[Multi-step shape changes]

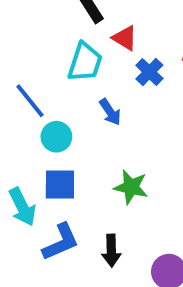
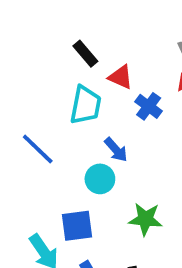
cyan circle: (56, 137) -> (100, 179), moved

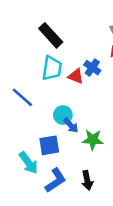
black rectangle: (85, 54) -> (51, 35), size x1.5
red triangle: (121, 77) -> (76, 76), moved
blue arrow: (116, 150) -> (71, 125), moved

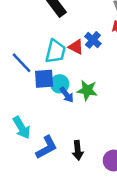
cyan trapezoid: (52, 68) -> (55, 51), moved
green star: (93, 140) -> (87, 90), moved
blue square: (49, 145) -> (44, 79), moved

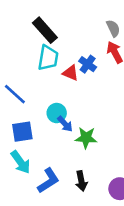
cyan trapezoid: (55, 51) -> (48, 58), moved
blue square: (44, 79) -> (22, 132), moved
green star: (87, 90) -> (86, 138), moved

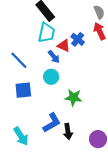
blue arrow: (65, 124) -> (54, 57), moved
cyan arrow: (21, 162) -> (21, 136), moved
blue L-shape: (48, 181) -> (52, 123), moved

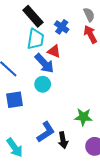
blue cross: (78, 39) -> (62, 27), moved
blue arrow: (54, 57) -> (44, 63), size x1.5
green star: (73, 97) -> (83, 117), moved

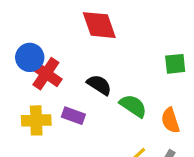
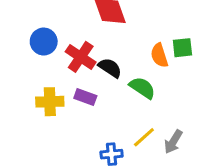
red cross: (46, 74) -> (81, 57), moved
orange semicircle: (170, 120) -> (159, 55), moved

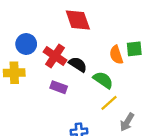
yellow cross: (50, 102) -> (14, 73), moved
yellow line: (144, 137) -> (109, 103), moved

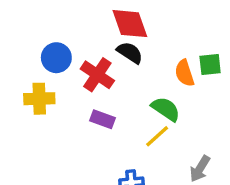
black semicircle: (78, 64) -> (130, 53), moved
yellow line: (109, 103) -> (157, 136), moved

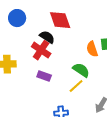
black semicircle: (130, 53) -> (47, 37), moved
blue circle: (56, 58) -> (17, 18), moved

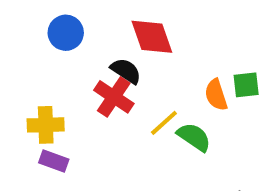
purple rectangle: (44, 76) -> (54, 161), moved
yellow line: (76, 86) -> (164, 123), moved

→ **Work item**:
For this exercise, find all lines in the records containing the word "cross" and copy them.

→ **Result**:
blue cross: (78, 39) -> (62, 27), moved
red cross: (46, 74) -> (81, 57), moved
yellow cross: (50, 102) -> (14, 73), moved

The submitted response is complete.